# Entries provided
------------------------------------------------------------
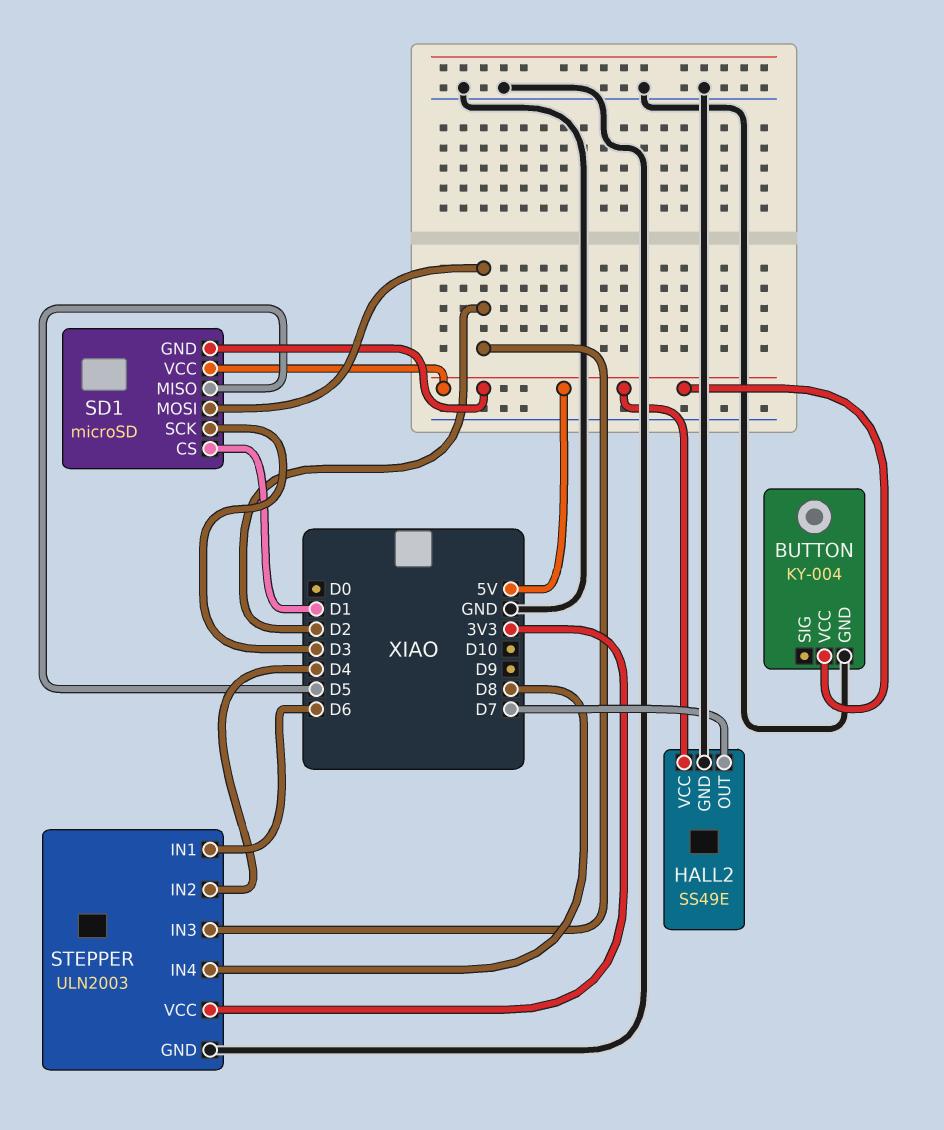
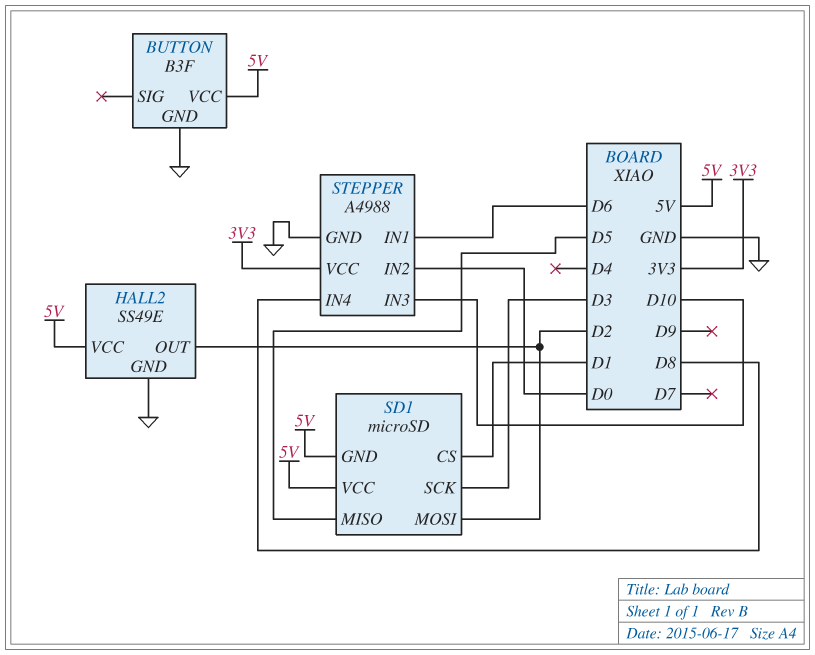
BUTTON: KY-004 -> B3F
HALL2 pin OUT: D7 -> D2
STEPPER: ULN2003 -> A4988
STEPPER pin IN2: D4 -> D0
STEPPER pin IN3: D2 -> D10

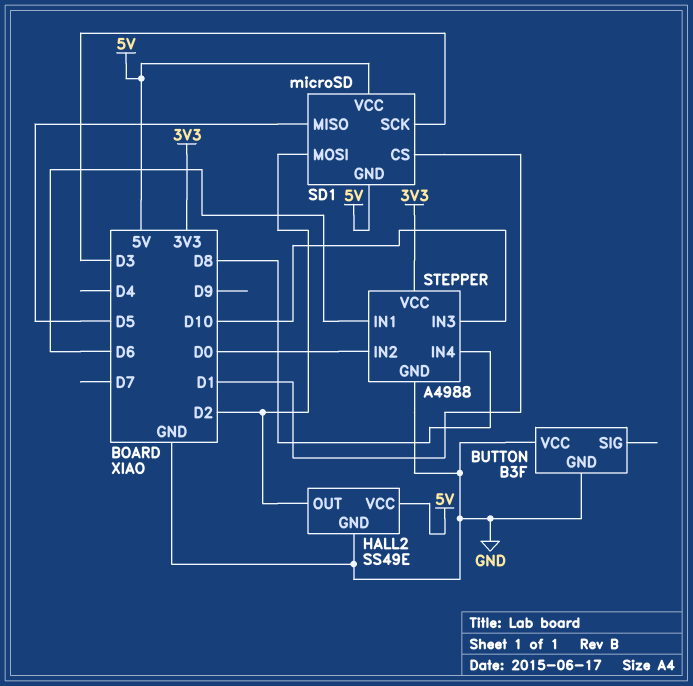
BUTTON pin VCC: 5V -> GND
------------------------------------------------------------
# Task directions
Reproduce, unchanged, each line between the one with "HALL2 pin OUT: D7 -> D2" and the last line of the material, both included; the pictures do not go in.

# Result of this task
HALL2 pin OUT: D7 -> D2
STEPPER: ULN2003 -> A4988
STEPPER pin IN2: D4 -> D0
STEPPER pin IN3: D2 -> D10

BUTTON pin VCC: 5V -> GND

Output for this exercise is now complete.